__Task item__
Retype the whole listing that follows so that it matches the original exactly.

•••••

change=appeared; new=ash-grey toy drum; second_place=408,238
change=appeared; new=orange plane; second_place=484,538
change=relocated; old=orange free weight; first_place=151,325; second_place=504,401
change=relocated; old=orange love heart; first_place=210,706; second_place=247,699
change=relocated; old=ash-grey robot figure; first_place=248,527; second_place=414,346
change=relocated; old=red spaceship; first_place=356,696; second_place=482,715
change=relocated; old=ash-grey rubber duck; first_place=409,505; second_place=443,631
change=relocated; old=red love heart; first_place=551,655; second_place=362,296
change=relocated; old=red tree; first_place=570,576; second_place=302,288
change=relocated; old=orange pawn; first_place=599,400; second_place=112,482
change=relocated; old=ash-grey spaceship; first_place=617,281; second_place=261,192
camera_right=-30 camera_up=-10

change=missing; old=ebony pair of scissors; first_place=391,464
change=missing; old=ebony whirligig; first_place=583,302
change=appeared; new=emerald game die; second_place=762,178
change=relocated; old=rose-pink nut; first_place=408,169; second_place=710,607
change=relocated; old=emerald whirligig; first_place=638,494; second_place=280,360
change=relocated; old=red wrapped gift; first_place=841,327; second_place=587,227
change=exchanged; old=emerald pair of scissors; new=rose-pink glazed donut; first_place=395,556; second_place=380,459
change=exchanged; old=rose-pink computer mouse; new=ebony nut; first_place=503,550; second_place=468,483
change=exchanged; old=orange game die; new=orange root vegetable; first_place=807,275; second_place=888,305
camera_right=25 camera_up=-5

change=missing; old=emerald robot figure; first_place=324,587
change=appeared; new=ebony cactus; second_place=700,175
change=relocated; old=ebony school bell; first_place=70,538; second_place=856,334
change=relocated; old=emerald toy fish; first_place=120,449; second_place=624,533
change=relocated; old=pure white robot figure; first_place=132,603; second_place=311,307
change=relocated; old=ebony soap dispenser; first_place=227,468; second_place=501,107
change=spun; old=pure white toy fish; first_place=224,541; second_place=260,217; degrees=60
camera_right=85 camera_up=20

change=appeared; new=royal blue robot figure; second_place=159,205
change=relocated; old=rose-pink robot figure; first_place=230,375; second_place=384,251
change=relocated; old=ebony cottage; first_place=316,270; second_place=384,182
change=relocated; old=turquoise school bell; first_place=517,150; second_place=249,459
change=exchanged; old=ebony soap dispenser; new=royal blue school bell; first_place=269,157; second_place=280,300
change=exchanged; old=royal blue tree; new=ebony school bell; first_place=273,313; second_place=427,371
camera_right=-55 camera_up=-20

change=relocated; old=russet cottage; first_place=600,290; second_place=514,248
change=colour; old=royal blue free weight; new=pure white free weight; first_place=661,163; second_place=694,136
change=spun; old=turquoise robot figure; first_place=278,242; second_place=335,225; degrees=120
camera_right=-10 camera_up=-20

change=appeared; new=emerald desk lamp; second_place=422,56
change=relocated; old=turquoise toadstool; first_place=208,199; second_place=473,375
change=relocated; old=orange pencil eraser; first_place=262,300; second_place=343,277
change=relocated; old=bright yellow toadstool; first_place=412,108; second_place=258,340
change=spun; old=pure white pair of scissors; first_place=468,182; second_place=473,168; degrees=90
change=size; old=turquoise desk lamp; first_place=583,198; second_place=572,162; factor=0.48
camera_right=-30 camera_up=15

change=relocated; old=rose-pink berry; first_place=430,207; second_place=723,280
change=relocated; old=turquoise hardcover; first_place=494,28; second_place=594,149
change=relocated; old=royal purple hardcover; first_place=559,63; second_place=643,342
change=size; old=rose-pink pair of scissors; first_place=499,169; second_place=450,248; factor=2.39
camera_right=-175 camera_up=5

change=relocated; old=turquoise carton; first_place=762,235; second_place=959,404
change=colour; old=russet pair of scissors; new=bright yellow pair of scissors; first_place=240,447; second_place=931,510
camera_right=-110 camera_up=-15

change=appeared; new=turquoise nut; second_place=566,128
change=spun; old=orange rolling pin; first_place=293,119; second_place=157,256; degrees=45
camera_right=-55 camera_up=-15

•••••

__Problem solution__
change=appeared; new=ash-grey toy drum; second_place=408,238
change=appeared; new=orange plane; second_place=484,538
change=relocated; old=orange free weight; first_place=151,325; second_place=504,401
change=relocated; old=orange love heart; first_place=210,706; second_place=247,699
change=relocated; old=ash-grey robot figure; first_place=248,527; second_place=414,346
change=relocated; old=red spaceship; first_place=356,696; second_place=482,715
change=relocated; old=ash-grey rubber duck; first_place=409,505; second_place=443,631
change=relocated; old=red love heart; first_place=551,655; second_place=362,296
change=relocated; old=red tree; first_place=570,576; second_place=302,288
change=relocated; old=orange pawn; first_place=599,400; second_place=112,482
change=relocated; old=ash-grey spaceship; first_place=617,281; second_place=261,192
camera_right=-30 camera_up=-10

change=missing; old=ebony pair of scissors; first_place=391,464
change=missing; old=ebony whirligig; first_place=583,302
change=appeared; new=emerald game die; second_place=762,178
change=relocated; old=rose-pink nut; first_place=408,169; second_place=710,607
change=relocated; old=emerald whirligig; first_place=638,494; second_place=280,360
change=relocated; old=red wrapped gift; first_place=841,327; second_place=587,227
change=exchanged; old=emerald pair of scissors; new=rose-pink glazed donut; first_place=395,556; second_place=380,459
change=exchanged; old=rose-pink computer mouse; new=ebony nut; first_place=503,550; second_place=468,483
change=exchanged; old=orange game die; new=orange root vegetable; first_place=807,275; second_place=888,305
camera_right=25 camera_up=-5

change=missing; old=emerald robot figure; first_place=324,587
change=appeared; new=ebony cactus; second_place=700,175
change=relocated; old=ebony school bell; first_place=70,538; second_place=856,334
change=relocated; old=emerald toy fish; first_place=120,449; second_place=624,533
change=relocated; old=pure white robot figure; first_place=132,603; second_place=311,307
change=relocated; old=ebony soap dispenser; first_place=227,468; second_place=501,107
change=spun; old=pure white toy fish; first_place=224,541; second_place=260,217; degrees=60
camera_right=85 camera_up=20

change=appeared; new=royal blue robot figure; second_place=159,205
change=relocated; old=rose-pink robot figure; first_place=230,375; second_place=384,251
change=relocated; old=ebony cottage; first_place=316,270; second_place=384,182
change=relocated; old=turquoise school bell; first_place=517,150; second_place=249,459
change=exchanged; old=ebony soap dispenser; new=royal blue school bell; first_place=269,157; second_place=280,300
change=exchanged; old=royal blue tree; new=ebony school bell; first_place=273,313; second_place=427,371
camera_right=-55 camera_up=-20

change=relocated; old=russet cottage; first_place=600,290; second_place=514,248
change=colour; old=royal blue free weight; new=pure white free weight; first_place=661,163; second_place=694,136
change=spun; old=turquoise robot figure; first_place=278,242; second_place=335,225; degrees=120
camera_right=-10 camera_up=-20

change=appeared; new=emerald desk lamp; second_place=422,56
change=relocated; old=turquoise toadstool; first_place=208,199; second_place=473,375
change=relocated; old=orange pencil eraser; first_place=262,300; second_place=343,277
change=relocated; old=bright yellow toadstool; first_place=412,108; second_place=258,340
change=spun; old=pure white pair of scissors; first_place=468,182; second_place=473,168; degrees=90
change=size; old=turquoise desk lamp; first_place=583,198; second_place=572,162; factor=0.48
camera_right=-30 camera_up=15

change=relocated; old=rose-pink berry; first_place=430,207; second_place=723,280
change=relocated; old=turquoise hardcover; first_place=494,28; second_place=594,149
change=relocated; old=royal purple hardcover; first_place=559,63; second_place=643,342
change=size; old=rose-pink pair of scissors; first_place=499,169; second_place=450,248; factor=2.39
camera_right=-175 camera_up=5

change=relocated; old=turquoise carton; first_place=762,235; second_place=959,404
change=colour; old=russet pair of scissors; new=bright yellow pair of scissors; first_place=240,447; second_place=931,510
camera_right=-110 camera_up=-15

change=appeared; new=turquoise nut; second_place=566,128
change=spun; old=orange rolling pin; first_place=293,119; second_place=157,256; degrees=45
camera_right=-55 camera_up=-15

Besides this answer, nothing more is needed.